(Data records begins)

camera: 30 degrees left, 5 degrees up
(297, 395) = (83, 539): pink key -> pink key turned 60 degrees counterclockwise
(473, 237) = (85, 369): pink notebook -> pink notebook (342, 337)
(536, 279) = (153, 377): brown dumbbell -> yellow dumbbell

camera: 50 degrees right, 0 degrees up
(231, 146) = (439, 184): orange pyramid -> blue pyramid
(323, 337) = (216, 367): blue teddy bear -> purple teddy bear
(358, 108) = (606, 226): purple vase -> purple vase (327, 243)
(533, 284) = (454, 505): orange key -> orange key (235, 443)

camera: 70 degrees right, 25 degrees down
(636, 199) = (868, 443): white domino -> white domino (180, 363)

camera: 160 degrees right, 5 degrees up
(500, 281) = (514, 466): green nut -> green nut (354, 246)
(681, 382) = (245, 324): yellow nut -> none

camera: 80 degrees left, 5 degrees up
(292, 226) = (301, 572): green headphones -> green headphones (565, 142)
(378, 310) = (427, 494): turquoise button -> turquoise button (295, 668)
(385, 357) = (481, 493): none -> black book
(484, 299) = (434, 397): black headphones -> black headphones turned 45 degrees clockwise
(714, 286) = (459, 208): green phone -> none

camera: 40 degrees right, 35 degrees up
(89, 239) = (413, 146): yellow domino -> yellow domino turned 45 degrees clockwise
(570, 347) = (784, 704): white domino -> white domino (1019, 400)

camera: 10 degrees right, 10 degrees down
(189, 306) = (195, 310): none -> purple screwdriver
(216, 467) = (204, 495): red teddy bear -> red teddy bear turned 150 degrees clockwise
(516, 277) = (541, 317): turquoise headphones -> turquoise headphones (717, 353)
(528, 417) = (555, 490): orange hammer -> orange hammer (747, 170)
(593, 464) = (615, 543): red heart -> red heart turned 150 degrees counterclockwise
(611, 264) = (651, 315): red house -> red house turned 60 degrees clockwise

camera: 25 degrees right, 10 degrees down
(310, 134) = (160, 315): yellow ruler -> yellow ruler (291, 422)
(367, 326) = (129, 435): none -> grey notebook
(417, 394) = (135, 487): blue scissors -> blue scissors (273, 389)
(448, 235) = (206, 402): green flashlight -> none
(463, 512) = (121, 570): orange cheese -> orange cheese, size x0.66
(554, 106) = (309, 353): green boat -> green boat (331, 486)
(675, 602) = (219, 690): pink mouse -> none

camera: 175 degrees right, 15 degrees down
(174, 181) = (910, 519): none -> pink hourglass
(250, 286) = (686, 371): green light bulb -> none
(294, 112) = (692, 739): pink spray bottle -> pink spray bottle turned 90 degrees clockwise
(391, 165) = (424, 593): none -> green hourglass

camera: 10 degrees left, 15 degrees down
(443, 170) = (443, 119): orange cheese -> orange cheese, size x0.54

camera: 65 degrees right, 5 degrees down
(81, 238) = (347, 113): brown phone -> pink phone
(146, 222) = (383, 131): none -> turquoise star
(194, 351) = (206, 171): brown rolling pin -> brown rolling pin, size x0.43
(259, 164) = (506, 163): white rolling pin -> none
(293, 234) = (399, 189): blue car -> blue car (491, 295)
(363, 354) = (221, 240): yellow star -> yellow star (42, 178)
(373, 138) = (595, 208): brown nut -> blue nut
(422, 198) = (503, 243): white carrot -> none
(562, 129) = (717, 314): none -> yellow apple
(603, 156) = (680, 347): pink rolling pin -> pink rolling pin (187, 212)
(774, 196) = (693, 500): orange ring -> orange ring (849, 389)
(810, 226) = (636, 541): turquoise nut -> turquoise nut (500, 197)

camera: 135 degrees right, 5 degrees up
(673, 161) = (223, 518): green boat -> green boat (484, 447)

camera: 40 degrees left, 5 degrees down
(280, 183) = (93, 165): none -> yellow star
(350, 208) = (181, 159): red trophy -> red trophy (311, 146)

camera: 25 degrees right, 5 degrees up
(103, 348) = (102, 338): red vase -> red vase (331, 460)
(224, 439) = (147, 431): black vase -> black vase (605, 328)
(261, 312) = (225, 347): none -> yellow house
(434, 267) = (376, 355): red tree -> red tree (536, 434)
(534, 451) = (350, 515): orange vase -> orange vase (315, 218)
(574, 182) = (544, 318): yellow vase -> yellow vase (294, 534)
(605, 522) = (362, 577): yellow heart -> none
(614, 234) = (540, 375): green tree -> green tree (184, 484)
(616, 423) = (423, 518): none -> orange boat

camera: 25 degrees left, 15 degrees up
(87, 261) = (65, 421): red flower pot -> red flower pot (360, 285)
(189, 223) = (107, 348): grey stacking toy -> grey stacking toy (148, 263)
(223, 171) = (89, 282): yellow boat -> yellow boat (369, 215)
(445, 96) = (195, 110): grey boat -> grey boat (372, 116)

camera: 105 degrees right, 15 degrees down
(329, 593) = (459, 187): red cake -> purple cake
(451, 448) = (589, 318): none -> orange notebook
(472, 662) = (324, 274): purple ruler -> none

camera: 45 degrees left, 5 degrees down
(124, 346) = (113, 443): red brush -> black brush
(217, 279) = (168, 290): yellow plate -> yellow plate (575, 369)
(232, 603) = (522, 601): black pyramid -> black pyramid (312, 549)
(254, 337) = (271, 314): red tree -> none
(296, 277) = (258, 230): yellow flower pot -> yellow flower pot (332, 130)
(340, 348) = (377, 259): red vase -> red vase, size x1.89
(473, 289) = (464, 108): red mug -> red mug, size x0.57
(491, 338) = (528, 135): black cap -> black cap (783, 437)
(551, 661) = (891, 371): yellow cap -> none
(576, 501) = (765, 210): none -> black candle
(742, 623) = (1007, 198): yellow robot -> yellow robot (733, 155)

(Data records ends)

● Problem to work on: Read through the data and copy every line where "size" shows up.

● Expected answer:
(463, 512) = (121, 570): orange cheese -> orange cheese, size x0.66
(443, 170) = (443, 119): orange cheese -> orange cheese, size x0.54
(194, 351) = (206, 171): brown rolling pin -> brown rolling pin, size x0.43
(340, 348) = (377, 259): red vase -> red vase, size x1.89
(473, 289) = (464, 108): red mug -> red mug, size x0.57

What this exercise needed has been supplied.